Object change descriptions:
-------
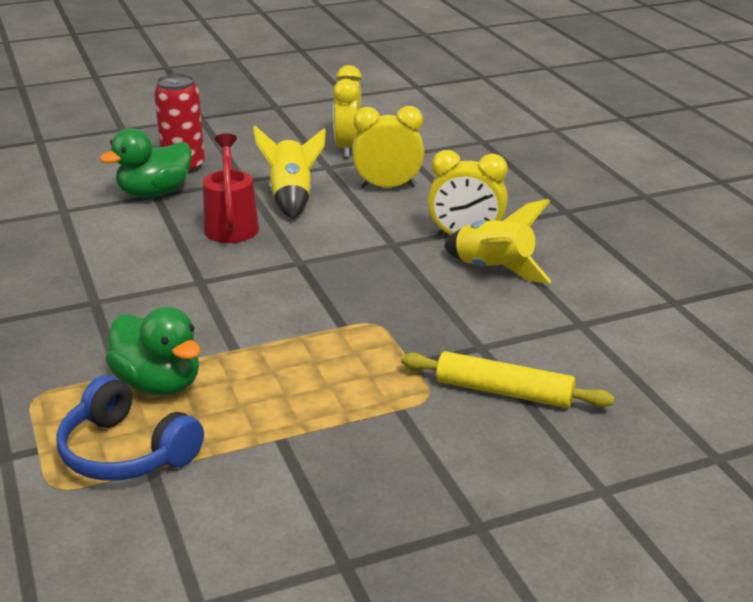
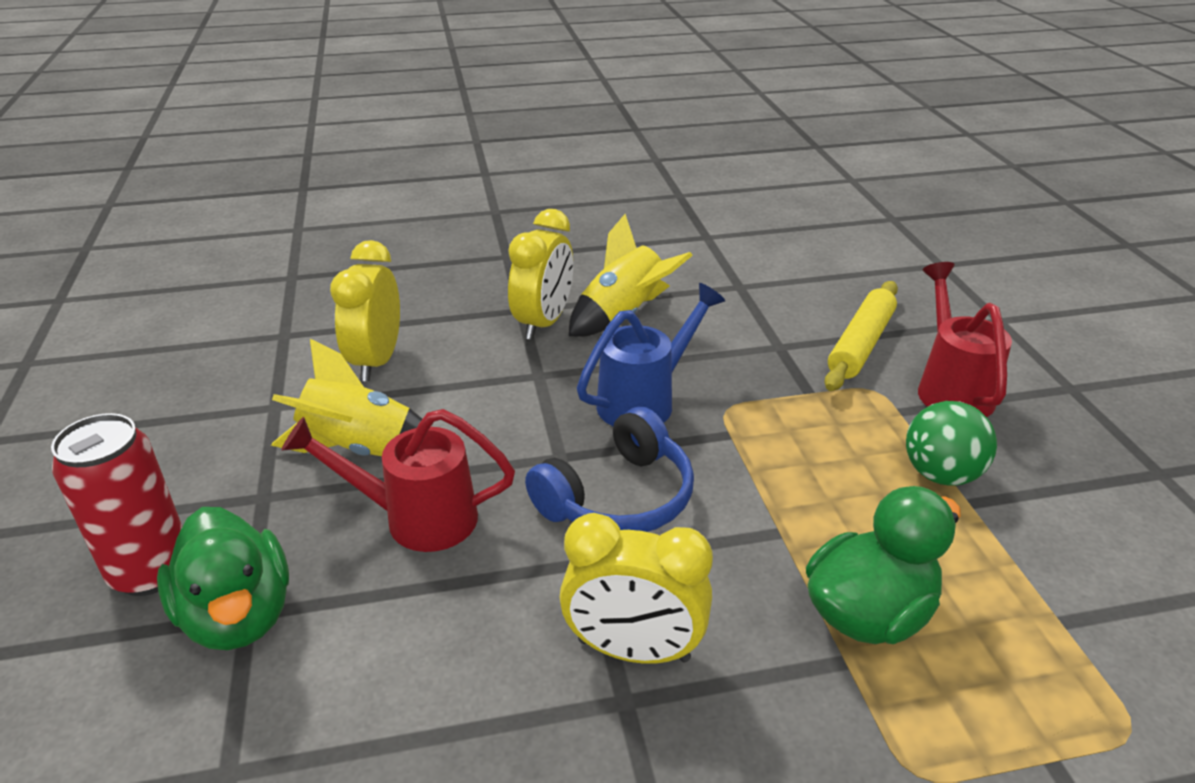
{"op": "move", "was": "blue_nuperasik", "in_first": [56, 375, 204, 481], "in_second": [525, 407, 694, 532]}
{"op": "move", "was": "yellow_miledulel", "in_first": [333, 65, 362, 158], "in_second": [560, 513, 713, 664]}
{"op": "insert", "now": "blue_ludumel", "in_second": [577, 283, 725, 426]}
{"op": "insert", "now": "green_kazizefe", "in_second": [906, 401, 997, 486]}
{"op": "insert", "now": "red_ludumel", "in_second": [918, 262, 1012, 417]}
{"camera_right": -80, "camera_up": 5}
-------
Exercise requirements: Transcribe all lines above exactly, skipping pictures.

Written solution:
{"op": "move", "was": "blue_nuperasik", "in_first": [56, 375, 204, 481], "in_second": [525, 407, 694, 532]}
{"op": "move", "was": "yellow_miledulel", "in_first": [333, 65, 362, 158], "in_second": [560, 513, 713, 664]}
{"op": "insert", "now": "blue_ludumel", "in_second": [577, 283, 725, 426]}
{"op": "insert", "now": "green_kazizefe", "in_second": [906, 401, 997, 486]}
{"op": "insert", "now": "red_ludumel", "in_second": [918, 262, 1012, 417]}
{"camera_right": -80, "camera_up": 5}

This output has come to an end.